State how many lines in the rows below contain the word "time", and reply with that number alone.

--- start of MATERIAL SUPPLIED ---

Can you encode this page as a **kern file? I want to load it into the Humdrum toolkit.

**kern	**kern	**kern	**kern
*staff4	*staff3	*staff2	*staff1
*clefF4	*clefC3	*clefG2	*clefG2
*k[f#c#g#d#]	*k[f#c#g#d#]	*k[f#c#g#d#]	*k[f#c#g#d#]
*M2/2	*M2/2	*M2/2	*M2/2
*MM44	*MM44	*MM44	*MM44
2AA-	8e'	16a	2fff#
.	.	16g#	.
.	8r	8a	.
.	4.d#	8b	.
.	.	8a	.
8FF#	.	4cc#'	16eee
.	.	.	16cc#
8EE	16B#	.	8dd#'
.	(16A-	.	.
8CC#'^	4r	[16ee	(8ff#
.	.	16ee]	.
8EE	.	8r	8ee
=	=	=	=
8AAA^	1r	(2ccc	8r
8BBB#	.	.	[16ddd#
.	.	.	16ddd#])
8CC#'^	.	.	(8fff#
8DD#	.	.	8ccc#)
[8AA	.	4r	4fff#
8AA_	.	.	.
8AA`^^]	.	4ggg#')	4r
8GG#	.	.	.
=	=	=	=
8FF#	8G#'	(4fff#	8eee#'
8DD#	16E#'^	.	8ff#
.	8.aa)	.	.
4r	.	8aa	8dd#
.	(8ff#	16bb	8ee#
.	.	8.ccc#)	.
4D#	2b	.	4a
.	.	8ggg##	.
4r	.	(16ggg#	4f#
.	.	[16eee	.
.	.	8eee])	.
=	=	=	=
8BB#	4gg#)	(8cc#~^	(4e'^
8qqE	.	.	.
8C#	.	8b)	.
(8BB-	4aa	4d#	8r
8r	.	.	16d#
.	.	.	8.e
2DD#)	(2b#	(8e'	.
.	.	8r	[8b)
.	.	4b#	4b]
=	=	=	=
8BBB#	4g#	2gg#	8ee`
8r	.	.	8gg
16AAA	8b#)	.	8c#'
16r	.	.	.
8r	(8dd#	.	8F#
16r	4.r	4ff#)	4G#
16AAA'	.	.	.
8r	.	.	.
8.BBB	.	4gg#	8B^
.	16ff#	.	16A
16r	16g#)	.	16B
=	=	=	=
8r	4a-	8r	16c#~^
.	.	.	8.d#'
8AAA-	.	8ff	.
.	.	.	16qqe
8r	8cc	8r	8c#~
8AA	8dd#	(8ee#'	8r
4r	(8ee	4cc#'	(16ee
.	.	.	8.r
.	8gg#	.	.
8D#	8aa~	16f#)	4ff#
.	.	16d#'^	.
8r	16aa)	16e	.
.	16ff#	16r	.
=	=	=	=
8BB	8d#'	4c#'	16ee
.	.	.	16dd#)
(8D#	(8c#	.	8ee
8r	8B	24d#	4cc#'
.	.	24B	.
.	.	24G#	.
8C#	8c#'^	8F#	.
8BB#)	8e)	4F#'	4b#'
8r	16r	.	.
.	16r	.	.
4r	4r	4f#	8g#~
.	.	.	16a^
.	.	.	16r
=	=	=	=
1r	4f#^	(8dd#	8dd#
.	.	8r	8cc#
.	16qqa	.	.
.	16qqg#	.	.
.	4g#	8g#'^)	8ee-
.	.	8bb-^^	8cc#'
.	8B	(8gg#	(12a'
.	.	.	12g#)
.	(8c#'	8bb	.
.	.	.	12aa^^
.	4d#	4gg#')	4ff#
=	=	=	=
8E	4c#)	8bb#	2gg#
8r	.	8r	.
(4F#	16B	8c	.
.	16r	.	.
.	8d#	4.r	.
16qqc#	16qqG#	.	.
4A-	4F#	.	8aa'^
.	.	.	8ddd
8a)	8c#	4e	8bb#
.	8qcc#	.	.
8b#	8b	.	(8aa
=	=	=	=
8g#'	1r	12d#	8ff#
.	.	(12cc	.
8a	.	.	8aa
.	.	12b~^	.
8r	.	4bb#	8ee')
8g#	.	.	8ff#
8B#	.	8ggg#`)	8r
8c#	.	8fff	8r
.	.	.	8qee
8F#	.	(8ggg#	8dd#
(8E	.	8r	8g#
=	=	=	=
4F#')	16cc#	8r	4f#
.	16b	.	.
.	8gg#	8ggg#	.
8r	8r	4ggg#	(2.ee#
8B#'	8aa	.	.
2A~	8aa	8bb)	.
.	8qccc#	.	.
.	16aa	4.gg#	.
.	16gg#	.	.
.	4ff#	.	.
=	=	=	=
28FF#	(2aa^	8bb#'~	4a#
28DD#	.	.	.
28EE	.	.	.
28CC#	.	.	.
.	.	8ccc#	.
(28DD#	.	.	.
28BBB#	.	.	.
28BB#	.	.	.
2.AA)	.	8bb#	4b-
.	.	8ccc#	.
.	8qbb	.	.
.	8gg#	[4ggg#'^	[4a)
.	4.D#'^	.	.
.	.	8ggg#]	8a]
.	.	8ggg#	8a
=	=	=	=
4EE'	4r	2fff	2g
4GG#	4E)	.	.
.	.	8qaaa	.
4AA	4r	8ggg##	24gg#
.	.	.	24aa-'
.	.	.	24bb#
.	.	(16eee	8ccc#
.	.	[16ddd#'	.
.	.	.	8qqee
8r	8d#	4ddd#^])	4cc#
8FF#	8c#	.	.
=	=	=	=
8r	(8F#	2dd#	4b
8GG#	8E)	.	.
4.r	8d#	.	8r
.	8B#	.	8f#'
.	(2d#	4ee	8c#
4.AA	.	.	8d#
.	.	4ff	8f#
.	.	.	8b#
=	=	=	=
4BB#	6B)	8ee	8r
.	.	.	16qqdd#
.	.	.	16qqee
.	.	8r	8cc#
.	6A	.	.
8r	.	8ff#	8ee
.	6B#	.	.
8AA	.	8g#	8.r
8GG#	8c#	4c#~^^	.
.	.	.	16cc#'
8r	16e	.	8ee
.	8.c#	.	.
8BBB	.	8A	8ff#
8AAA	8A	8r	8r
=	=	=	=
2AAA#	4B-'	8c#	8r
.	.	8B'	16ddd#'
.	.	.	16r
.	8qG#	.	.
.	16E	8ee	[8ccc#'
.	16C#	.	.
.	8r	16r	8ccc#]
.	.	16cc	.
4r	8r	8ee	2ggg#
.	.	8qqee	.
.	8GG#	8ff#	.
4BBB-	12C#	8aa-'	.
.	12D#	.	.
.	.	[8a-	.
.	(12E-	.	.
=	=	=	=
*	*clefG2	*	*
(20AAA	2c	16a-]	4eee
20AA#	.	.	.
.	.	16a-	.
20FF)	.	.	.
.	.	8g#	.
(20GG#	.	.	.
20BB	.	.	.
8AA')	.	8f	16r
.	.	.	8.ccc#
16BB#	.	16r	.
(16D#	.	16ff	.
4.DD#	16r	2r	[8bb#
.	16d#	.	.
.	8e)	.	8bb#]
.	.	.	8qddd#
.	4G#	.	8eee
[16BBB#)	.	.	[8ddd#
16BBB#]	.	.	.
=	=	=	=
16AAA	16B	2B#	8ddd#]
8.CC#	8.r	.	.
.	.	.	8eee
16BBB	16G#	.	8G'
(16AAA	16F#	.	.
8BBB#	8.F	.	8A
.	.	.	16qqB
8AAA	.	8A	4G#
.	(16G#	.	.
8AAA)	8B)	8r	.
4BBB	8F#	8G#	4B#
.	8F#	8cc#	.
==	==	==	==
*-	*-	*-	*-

--- end of MATERIAL SUPPLIED ---
--- start of MATERIAL SUPPLIED ---

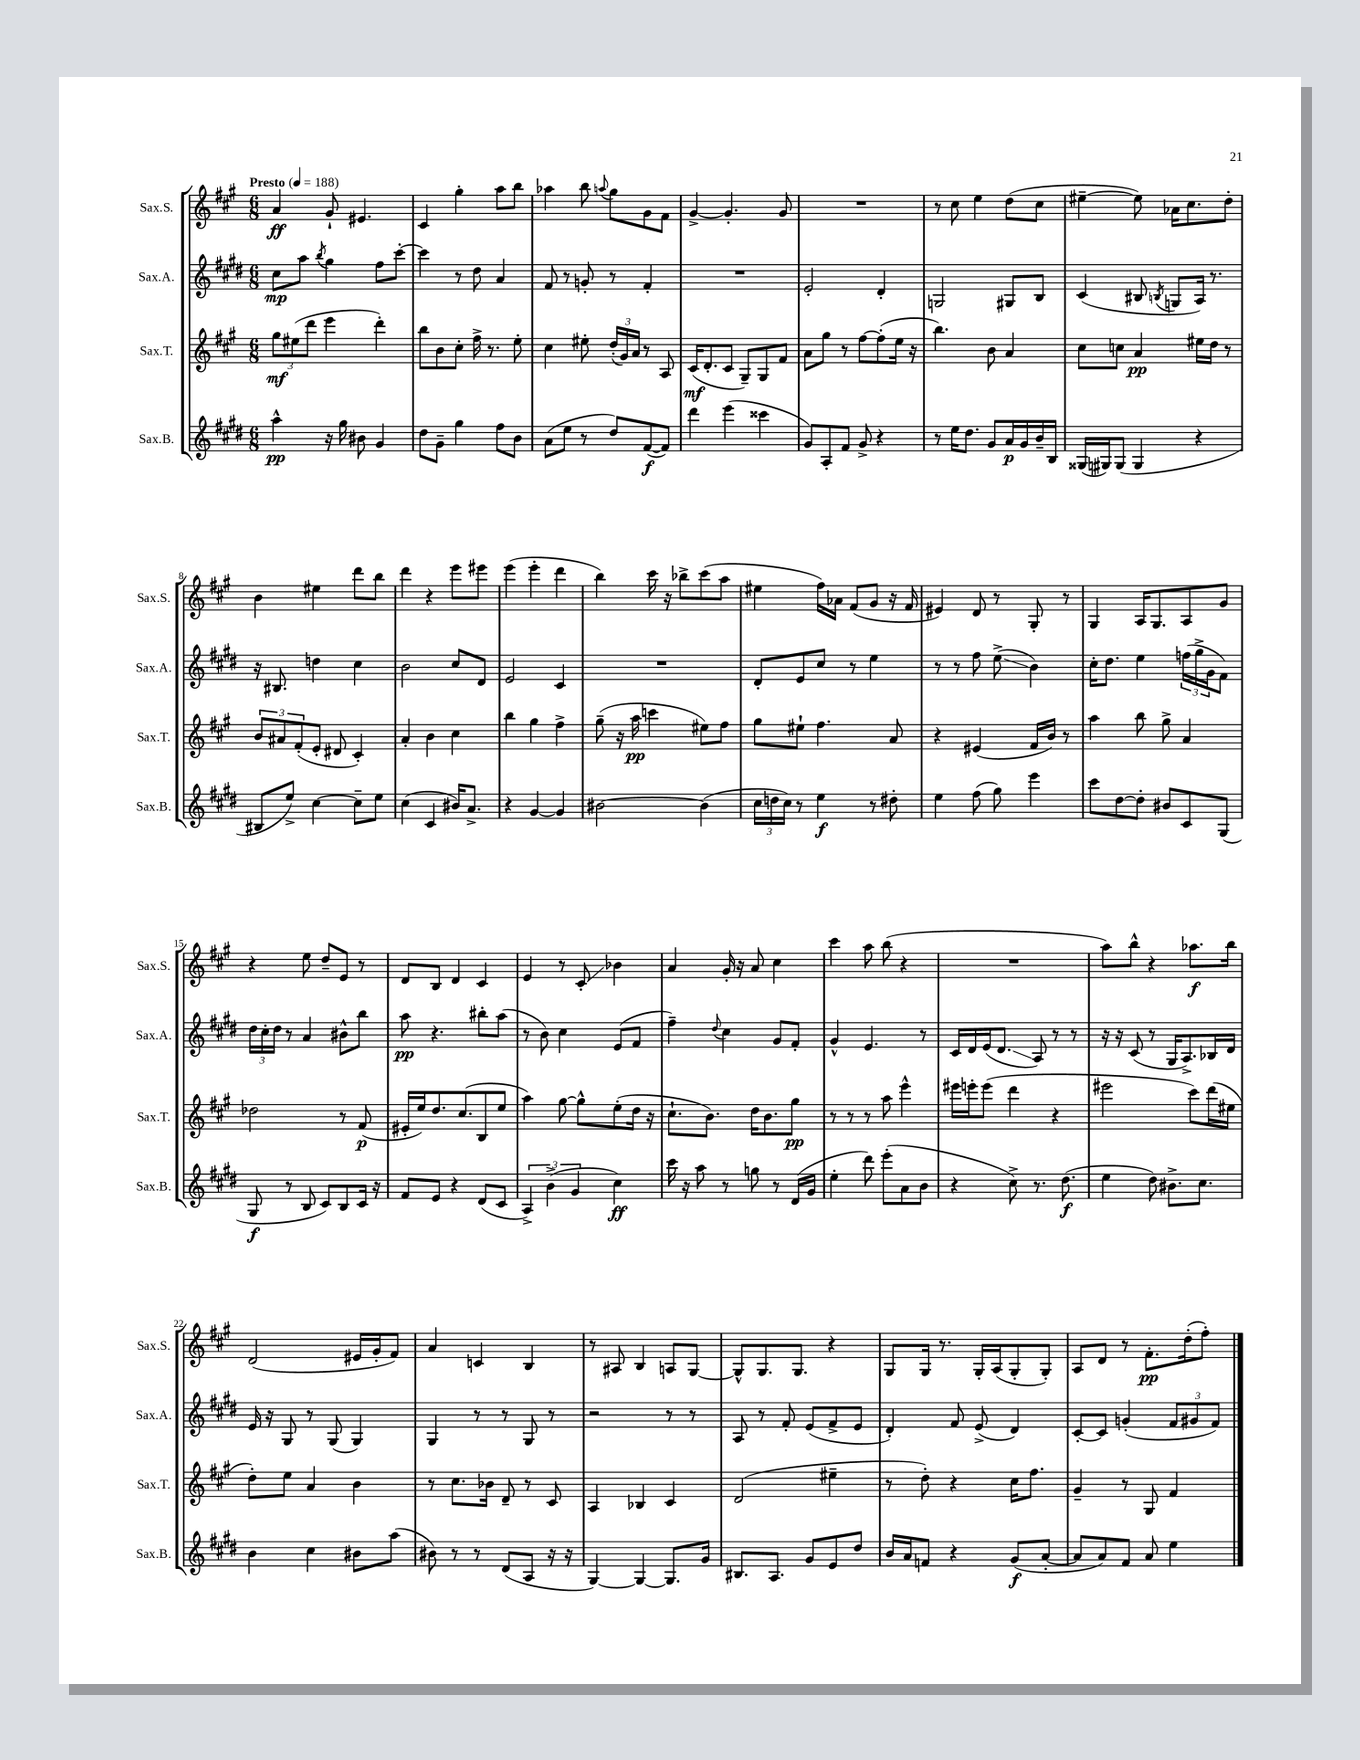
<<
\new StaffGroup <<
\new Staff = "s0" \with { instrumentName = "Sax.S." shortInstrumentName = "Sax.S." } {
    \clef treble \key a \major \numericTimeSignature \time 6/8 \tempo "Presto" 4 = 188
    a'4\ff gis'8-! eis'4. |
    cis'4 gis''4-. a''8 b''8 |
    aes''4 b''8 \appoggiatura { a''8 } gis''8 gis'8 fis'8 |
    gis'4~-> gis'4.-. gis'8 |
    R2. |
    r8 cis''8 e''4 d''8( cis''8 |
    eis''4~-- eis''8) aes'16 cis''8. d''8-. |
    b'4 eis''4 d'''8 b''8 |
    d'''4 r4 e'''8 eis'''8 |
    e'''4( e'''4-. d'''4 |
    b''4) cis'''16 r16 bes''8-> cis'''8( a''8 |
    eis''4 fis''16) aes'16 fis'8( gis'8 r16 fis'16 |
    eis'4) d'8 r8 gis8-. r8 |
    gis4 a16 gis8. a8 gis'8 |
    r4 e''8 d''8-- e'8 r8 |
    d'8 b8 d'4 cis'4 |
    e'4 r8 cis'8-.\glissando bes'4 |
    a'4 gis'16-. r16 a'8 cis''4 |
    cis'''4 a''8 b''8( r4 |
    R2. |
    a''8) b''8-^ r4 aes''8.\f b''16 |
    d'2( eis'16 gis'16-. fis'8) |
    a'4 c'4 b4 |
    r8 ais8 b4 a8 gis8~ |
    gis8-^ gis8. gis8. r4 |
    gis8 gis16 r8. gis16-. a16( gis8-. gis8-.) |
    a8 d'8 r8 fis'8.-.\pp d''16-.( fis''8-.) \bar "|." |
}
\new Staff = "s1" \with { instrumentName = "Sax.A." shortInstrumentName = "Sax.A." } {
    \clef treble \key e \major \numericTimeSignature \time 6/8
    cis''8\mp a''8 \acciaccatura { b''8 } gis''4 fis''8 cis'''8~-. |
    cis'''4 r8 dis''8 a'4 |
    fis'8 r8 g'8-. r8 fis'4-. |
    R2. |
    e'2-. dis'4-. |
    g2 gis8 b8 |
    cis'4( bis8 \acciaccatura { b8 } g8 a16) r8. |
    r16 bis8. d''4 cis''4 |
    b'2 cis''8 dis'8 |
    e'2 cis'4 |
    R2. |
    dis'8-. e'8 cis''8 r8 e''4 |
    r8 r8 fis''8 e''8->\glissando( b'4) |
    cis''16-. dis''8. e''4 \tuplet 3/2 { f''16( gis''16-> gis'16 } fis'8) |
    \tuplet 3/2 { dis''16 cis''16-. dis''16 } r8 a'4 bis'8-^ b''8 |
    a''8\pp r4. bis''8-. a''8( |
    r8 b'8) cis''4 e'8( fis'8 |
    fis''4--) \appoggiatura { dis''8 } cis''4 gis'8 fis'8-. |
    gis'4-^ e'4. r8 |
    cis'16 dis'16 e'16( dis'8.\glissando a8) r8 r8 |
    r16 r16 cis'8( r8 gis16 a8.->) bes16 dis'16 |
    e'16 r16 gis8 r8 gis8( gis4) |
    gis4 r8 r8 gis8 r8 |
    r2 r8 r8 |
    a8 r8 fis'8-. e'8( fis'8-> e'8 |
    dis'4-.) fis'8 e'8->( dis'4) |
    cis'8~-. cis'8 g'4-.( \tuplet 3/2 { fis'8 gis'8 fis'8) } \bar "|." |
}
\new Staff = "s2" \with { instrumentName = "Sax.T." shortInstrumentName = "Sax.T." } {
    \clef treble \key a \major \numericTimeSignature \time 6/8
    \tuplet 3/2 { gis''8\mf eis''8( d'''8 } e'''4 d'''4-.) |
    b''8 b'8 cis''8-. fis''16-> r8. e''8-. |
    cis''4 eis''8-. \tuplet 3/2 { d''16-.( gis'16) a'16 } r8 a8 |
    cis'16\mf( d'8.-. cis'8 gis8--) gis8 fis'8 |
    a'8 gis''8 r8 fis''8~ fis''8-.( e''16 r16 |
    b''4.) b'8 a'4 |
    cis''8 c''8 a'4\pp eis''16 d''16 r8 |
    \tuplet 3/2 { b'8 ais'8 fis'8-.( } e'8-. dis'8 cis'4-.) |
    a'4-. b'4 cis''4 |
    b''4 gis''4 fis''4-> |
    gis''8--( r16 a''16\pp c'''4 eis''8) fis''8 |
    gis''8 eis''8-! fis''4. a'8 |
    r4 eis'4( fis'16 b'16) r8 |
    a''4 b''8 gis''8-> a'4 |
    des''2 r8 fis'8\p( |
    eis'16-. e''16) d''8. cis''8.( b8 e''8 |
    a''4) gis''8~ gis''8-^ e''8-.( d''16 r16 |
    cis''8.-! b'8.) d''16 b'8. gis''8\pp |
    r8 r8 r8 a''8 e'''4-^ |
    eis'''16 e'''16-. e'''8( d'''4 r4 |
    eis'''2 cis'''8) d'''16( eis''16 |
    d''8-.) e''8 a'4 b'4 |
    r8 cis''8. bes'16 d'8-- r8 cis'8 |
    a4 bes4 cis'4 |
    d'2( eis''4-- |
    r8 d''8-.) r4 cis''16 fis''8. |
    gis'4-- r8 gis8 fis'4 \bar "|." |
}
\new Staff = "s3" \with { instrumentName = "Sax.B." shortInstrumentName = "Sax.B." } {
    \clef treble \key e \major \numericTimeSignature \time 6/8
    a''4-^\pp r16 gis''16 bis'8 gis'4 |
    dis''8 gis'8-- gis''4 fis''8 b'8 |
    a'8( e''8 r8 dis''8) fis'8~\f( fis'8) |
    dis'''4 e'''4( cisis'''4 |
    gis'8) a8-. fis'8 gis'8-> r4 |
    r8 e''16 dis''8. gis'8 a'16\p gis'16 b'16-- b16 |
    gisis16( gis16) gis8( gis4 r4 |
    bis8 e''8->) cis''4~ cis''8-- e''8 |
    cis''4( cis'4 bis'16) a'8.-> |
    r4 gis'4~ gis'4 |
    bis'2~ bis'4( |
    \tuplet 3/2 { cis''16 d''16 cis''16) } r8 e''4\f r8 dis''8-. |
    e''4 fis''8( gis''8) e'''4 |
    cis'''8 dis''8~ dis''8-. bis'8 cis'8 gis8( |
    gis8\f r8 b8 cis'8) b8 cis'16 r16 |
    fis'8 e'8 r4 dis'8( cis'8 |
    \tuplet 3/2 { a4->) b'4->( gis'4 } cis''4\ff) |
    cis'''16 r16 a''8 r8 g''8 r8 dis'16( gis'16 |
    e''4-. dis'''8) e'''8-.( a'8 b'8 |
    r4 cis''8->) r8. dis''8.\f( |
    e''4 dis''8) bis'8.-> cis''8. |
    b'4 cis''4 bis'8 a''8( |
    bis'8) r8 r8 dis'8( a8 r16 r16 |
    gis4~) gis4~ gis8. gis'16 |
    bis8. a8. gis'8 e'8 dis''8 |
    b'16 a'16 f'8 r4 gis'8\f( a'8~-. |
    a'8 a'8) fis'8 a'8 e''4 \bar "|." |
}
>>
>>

--- end of MATERIAL SUPPLIED ---

COMPLETE RESPONSE: 4